▸ **Your assignment**: Retype every line of the data below, starting with the first and ending with the line that contains "(666, 337) = (477, 182): none -> white carrot", but leave out the pictures.

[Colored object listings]
BEGIN

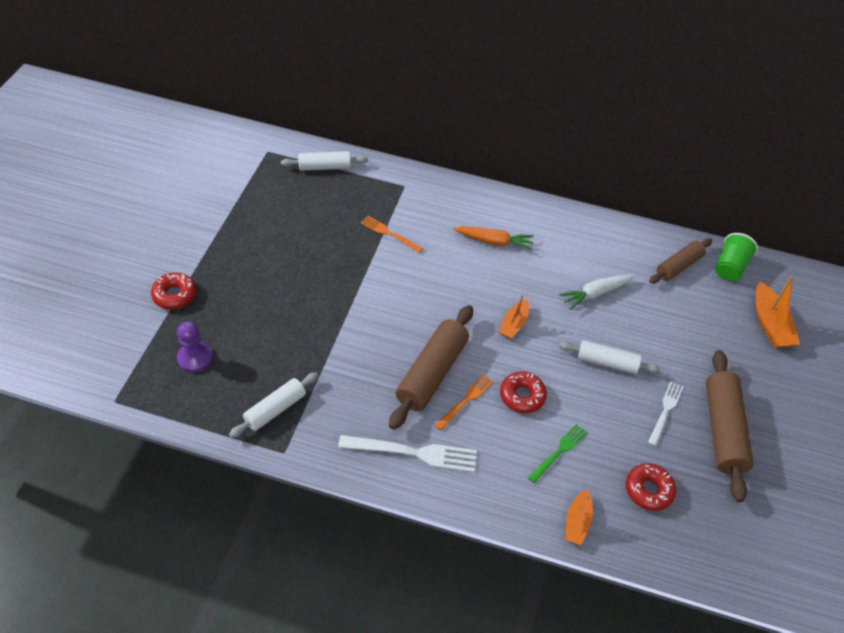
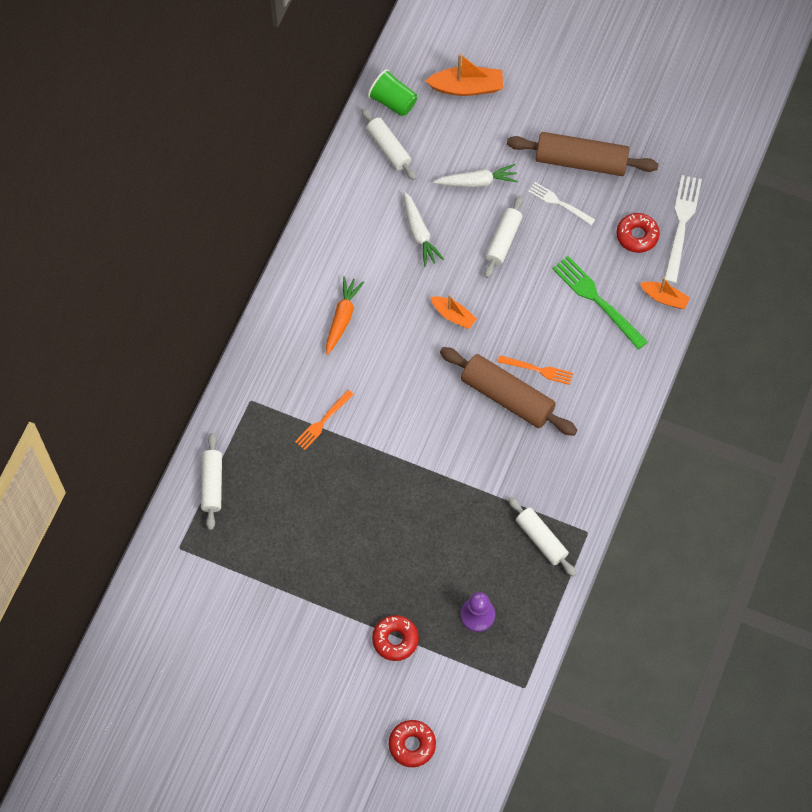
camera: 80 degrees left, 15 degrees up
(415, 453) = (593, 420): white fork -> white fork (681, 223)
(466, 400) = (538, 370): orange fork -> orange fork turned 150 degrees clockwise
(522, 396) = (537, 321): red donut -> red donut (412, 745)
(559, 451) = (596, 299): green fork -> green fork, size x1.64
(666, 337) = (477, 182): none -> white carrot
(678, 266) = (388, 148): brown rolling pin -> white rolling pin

END

▸ **Exercise response**:
camera: 80 degrees left, 15 degrees up
(415, 453) = (593, 420): white fork -> white fork (681, 223)
(466, 400) = (538, 370): orange fork -> orange fork turned 150 degrees clockwise
(522, 396) = (537, 321): red donut -> red donut (412, 745)
(559, 451) = (596, 299): green fork -> green fork, size x1.64
(666, 337) = (477, 182): none -> white carrot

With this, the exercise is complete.